> _TASK DIRECTIONS_
Give the entries again exactly, without pictures.

[Start of Attachment]

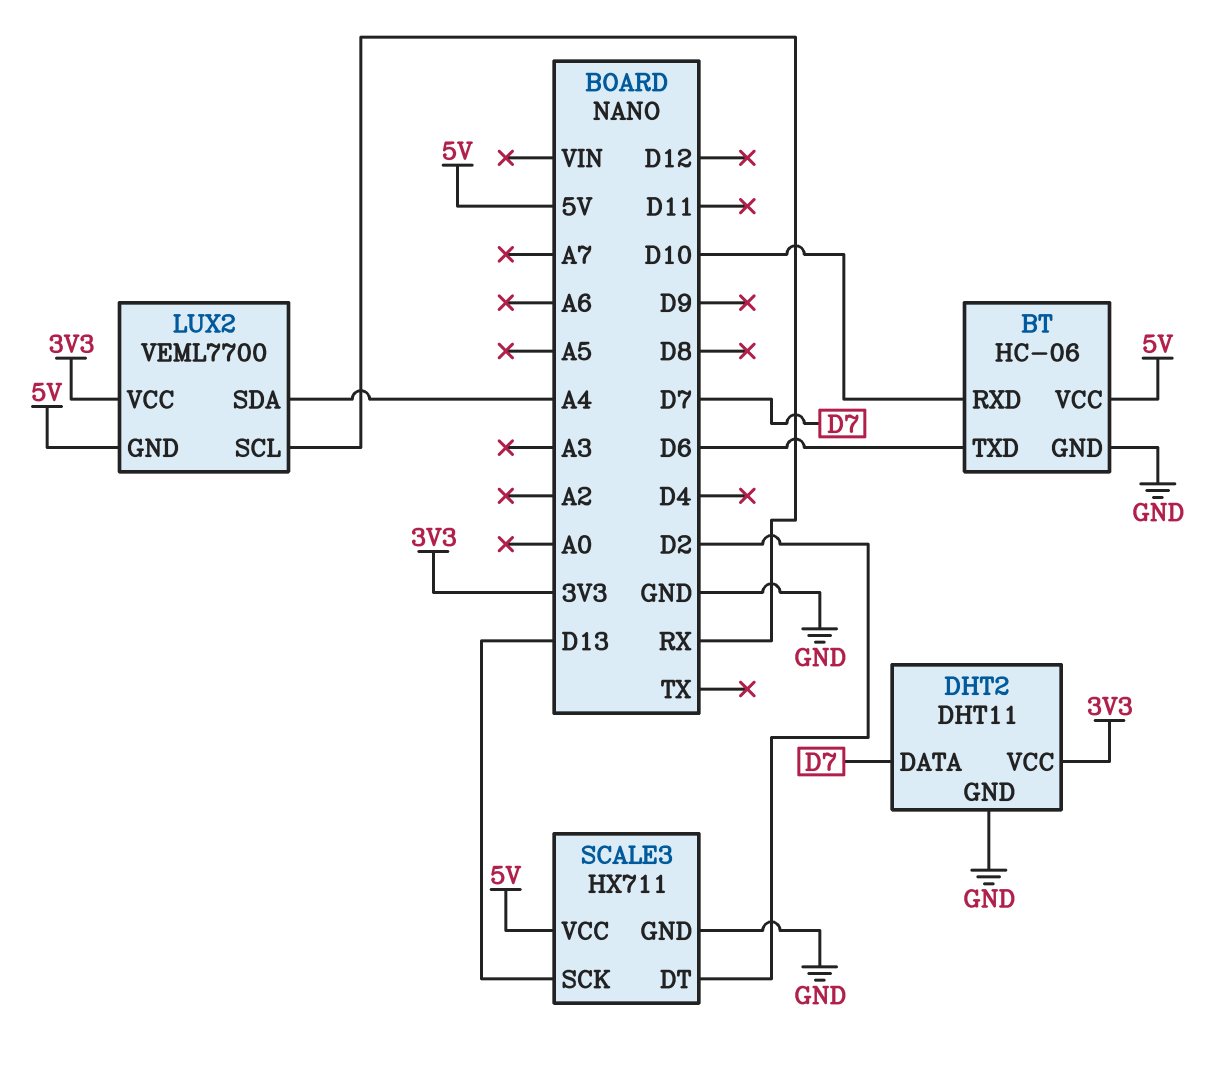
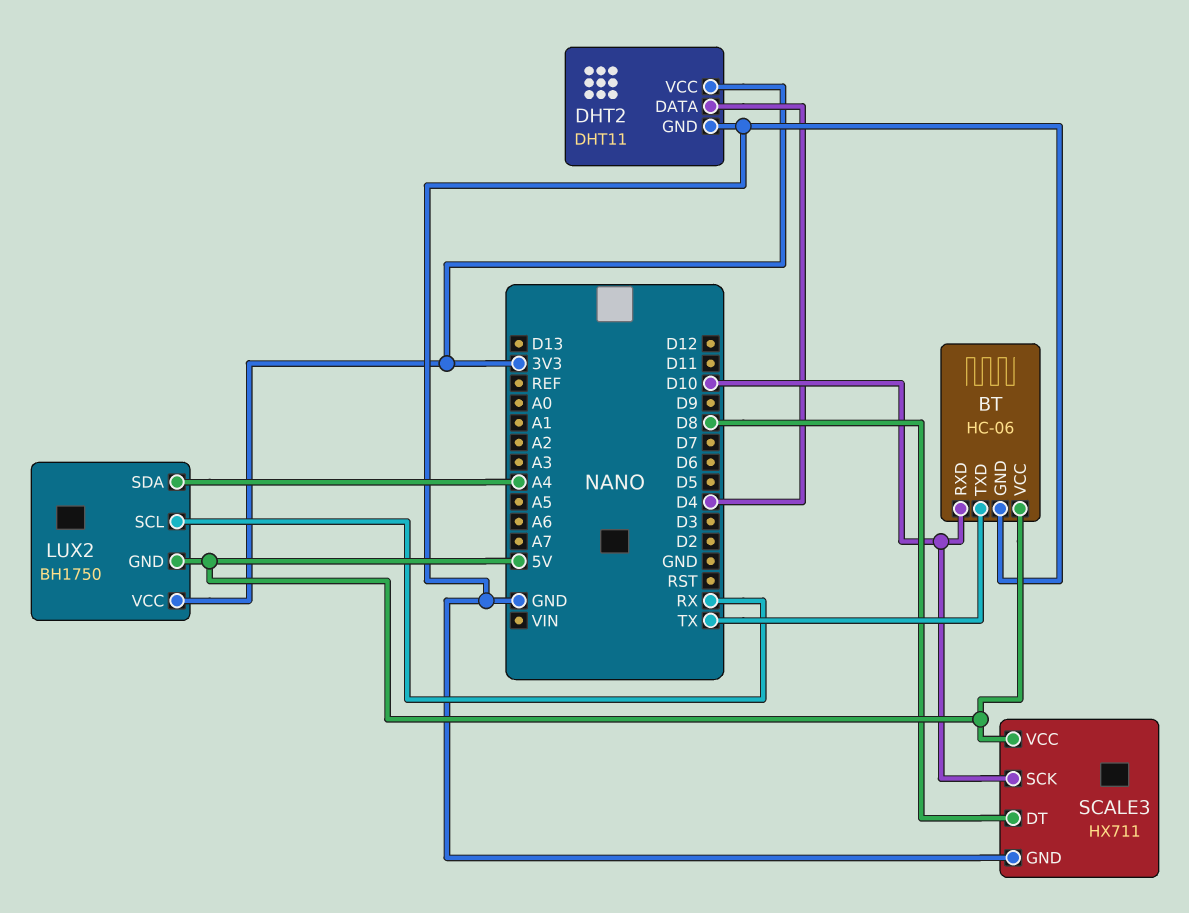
BT pin TXD: D6 -> TX
DHT2 pin DATA: D7 -> D4
LUX2: VEML7700 -> BH1750
SCALE3 pin DT: D2 -> D8
SCALE3 pin SCK: D13 -> D10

[End of Attachment]

> _ANSWER BOX_
BT pin TXD: D6 -> TX
DHT2 pin DATA: D7 -> D4
LUX2: VEML7700 -> BH1750
SCALE3 pin DT: D2 -> D8
SCALE3 pin SCK: D13 -> D10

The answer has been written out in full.